START Provided data

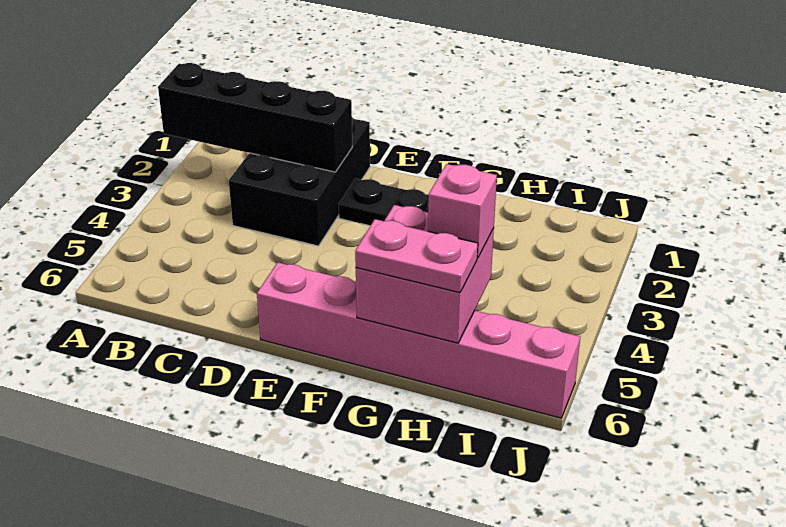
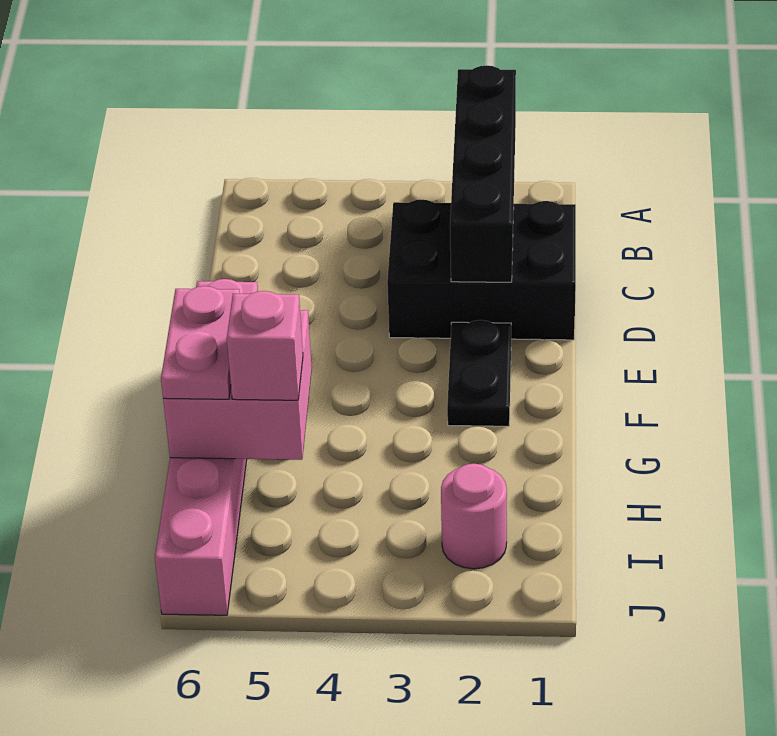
none -> pink round brick I2 level 1

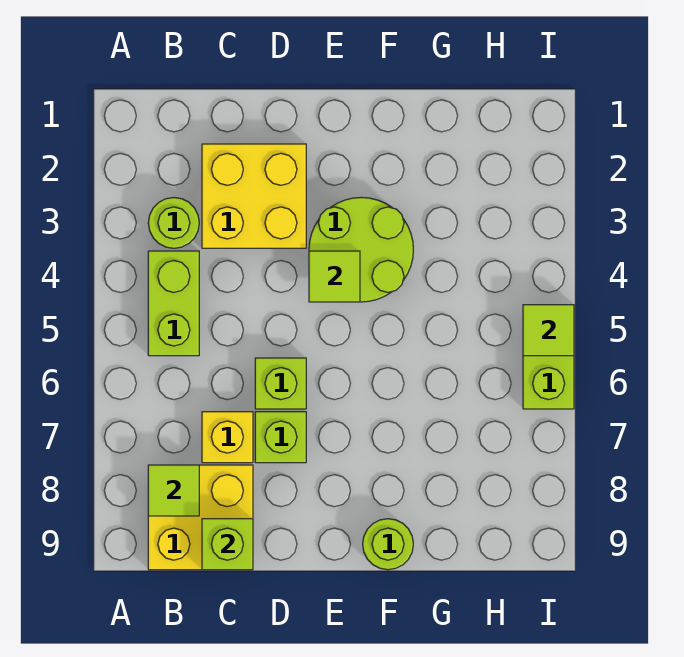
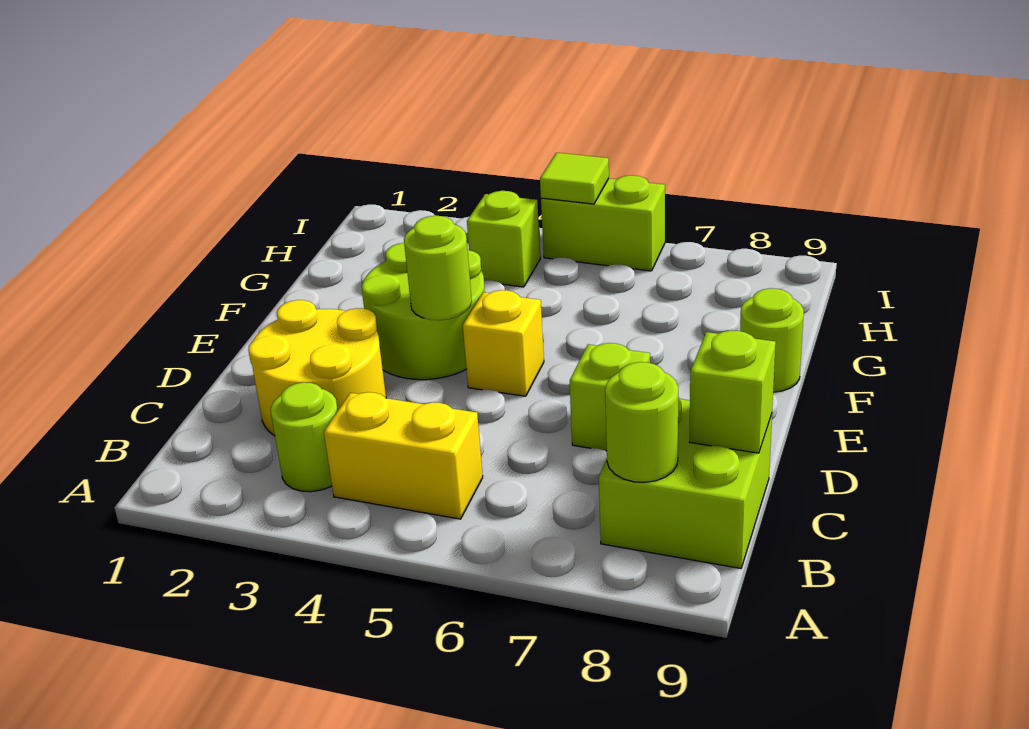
lime brick B4:B5 level 1 -> yellow brick B4:B5 level 1
yellow brick B8:C9 level 1 -> lime brick B8:C9 level 1
lime tile B8 level 2 -> lime round brick B8 level 2
yellow brick C2:D3 level 1 -> yellow round brick C2:D3 level 1
yellow brick C7 level 1 -> yellow brick E5 level 1
lime brick D6 level 1 -> lime brick H4 level 1
lime tile E4 level 2 -> lime round brick E4 level 2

END Provided data

*Your task*
Which of the lines above include the string "yellow"? Pick them out and copy them.

*Response area*
lime brick B4:B5 level 1 -> yellow brick B4:B5 level 1
yellow brick B8:C9 level 1 -> lime brick B8:C9 level 1
yellow brick C2:D3 level 1 -> yellow round brick C2:D3 level 1
yellow brick C7 level 1 -> yellow brick E5 level 1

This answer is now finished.